The data should be transcribed in its entirety, word for word.
==== RECORDED DATA
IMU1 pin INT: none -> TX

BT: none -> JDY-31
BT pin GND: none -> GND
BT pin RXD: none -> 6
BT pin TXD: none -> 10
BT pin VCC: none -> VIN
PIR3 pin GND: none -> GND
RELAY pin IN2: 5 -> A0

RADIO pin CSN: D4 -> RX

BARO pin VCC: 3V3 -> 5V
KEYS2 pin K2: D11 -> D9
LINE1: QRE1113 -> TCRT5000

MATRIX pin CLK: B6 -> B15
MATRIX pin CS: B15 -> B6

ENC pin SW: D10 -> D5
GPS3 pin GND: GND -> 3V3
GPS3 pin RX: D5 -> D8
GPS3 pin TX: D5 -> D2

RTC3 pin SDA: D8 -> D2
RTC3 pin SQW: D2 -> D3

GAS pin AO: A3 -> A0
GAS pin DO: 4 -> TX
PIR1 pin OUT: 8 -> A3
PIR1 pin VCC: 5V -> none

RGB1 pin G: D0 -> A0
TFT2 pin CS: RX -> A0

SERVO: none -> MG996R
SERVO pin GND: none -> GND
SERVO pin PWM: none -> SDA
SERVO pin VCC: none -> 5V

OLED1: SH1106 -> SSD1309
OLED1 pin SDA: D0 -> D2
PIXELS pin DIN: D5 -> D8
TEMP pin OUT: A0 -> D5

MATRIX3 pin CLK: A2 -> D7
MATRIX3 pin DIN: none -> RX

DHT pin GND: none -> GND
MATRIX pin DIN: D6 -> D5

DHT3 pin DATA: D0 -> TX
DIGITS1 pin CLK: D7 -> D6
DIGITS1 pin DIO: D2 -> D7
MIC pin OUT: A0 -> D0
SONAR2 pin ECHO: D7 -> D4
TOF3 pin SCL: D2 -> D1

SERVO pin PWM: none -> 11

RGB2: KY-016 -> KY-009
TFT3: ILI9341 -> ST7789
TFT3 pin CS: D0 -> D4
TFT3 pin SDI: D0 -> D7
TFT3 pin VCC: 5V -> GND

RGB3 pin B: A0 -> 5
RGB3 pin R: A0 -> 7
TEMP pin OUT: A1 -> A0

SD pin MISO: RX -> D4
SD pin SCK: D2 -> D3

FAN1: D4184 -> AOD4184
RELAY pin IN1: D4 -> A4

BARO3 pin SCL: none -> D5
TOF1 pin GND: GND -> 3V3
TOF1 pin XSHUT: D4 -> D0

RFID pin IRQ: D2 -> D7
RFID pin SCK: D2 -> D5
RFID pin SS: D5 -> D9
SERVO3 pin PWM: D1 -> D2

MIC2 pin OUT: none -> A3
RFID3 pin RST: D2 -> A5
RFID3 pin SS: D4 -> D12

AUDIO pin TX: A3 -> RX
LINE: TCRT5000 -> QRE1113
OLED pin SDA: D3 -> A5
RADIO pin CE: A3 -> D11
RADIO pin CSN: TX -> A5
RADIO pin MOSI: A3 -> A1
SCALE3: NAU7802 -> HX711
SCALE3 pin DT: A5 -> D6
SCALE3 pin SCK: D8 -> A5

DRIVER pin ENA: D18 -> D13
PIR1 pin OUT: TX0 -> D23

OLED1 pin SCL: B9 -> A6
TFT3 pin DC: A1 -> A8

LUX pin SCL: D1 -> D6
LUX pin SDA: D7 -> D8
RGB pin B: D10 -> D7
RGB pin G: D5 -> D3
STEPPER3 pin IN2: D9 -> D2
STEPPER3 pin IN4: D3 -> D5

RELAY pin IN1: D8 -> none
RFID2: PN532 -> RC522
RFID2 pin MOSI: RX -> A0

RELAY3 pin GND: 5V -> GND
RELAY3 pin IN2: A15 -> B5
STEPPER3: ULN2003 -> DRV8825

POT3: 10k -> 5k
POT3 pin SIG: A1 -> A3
========
RESPONSE TO THIS TASK
IMU1 pin INT: none -> TX

BT: none -> JDY-31
BT pin GND: none -> GND
BT pin RXD: none -> 6
BT pin TXD: none -> 10
BT pin VCC: none -> VIN
PIR3 pin GND: none -> GND
RELAY pin IN2: 5 -> A0

RADIO pin CSN: D4 -> RX

BARO pin VCC: 3V3 -> 5V
KEYS2 pin K2: D11 -> D9
LINE1: QRE1113 -> TCRT5000

MATRIX pin CLK: B6 -> B15
MATRIX pin CS: B15 -> B6

ENC pin SW: D10 -> D5
GPS3 pin GND: GND -> 3V3
GPS3 pin RX: D5 -> D8
GPS3 pin TX: D5 -> D2

RTC3 pin SDA: D8 -> D2
RTC3 pin SQW: D2 -> D3

GAS pin AO: A3 -> A0
GAS pin DO: 4 -> TX
PIR1 pin OUT: 8 -> A3
PIR1 pin VCC: 5V -> none

RGB1 pin G: D0 -> A0
TFT2 pin CS: RX -> A0

SERVO: none -> MG996R
SERVO pin GND: none -> GND
SERVO pin PWM: none -> SDA
SERVO pin VCC: none -> 5V

OLED1: SH1106 -> SSD1309
OLED1 pin SDA: D0 -> D2
PIXELS pin DIN: D5 -> D8
TEMP pin OUT: A0 -> D5

MATRIX3 pin CLK: A2 -> D7
MATRIX3 pin DIN: none -> RX

DHT pin GND: none -> GND
MATRIX pin DIN: D6 -> D5

DHT3 pin DATA: D0 -> TX
DIGITS1 pin CLK: D7 -> D6
DIGITS1 pin DIO: D2 -> D7
MIC pin OUT: A0 -> D0
SONAR2 pin ECHO: D7 -> D4
TOF3 pin SCL: D2 -> D1

SERVO pin PWM: none -> 11

RGB2: KY-016 -> KY-009
TFT3: ILI9341 -> ST7789
TFT3 pin CS: D0 -> D4
TFT3 pin SDI: D0 -> D7
TFT3 pin VCC: 5V -> GND

RGB3 pin B: A0 -> 5
RGB3 pin R: A0 -> 7
TEMP pin OUT: A1 -> A0

SD pin MISO: RX -> D4
SD pin SCK: D2 -> D3

FAN1: D4184 -> AOD4184
RELAY pin IN1: D4 -> A4

BARO3 pin SCL: none -> D5
TOF1 pin GND: GND -> 3V3
TOF1 pin XSHUT: D4 -> D0

RFID pin IRQ: D2 -> D7
RFID pin SCK: D2 -> D5
RFID pin SS: D5 -> D9
SERVO3 pin PWM: D1 -> D2

MIC2 pin OUT: none -> A3
RFID3 pin RST: D2 -> A5
RFID3 pin SS: D4 -> D12

AUDIO pin TX: A3 -> RX
LINE: TCRT5000 -> QRE1113
OLED pin SDA: D3 -> A5
RADIO pin CE: A3 -> D11
RADIO pin CSN: TX -> A5
RADIO pin MOSI: A3 -> A1
SCALE3: NAU7802 -> HX711
SCALE3 pin DT: A5 -> D6
SCALE3 pin SCK: D8 -> A5

DRIVER pin ENA: D18 -> D13
PIR1 pin OUT: TX0 -> D23

OLED1 pin SCL: B9 -> A6
TFT3 pin DC: A1 -> A8

LUX pin SCL: D1 -> D6
LUX pin SDA: D7 -> D8
RGB pin B: D10 -> D7
RGB pin G: D5 -> D3
STEPPER3 pin IN2: D9 -> D2
STEPPER3 pin IN4: D3 -> D5

RELAY pin IN1: D8 -> none
RFID2: PN532 -> RC522
RFID2 pin MOSI: RX -> A0

RELAY3 pin GND: 5V -> GND
RELAY3 pin IN2: A15 -> B5
STEPPER3: ULN2003 -> DRV8825

POT3: 10k -> 5k
POT3 pin SIG: A1 -> A3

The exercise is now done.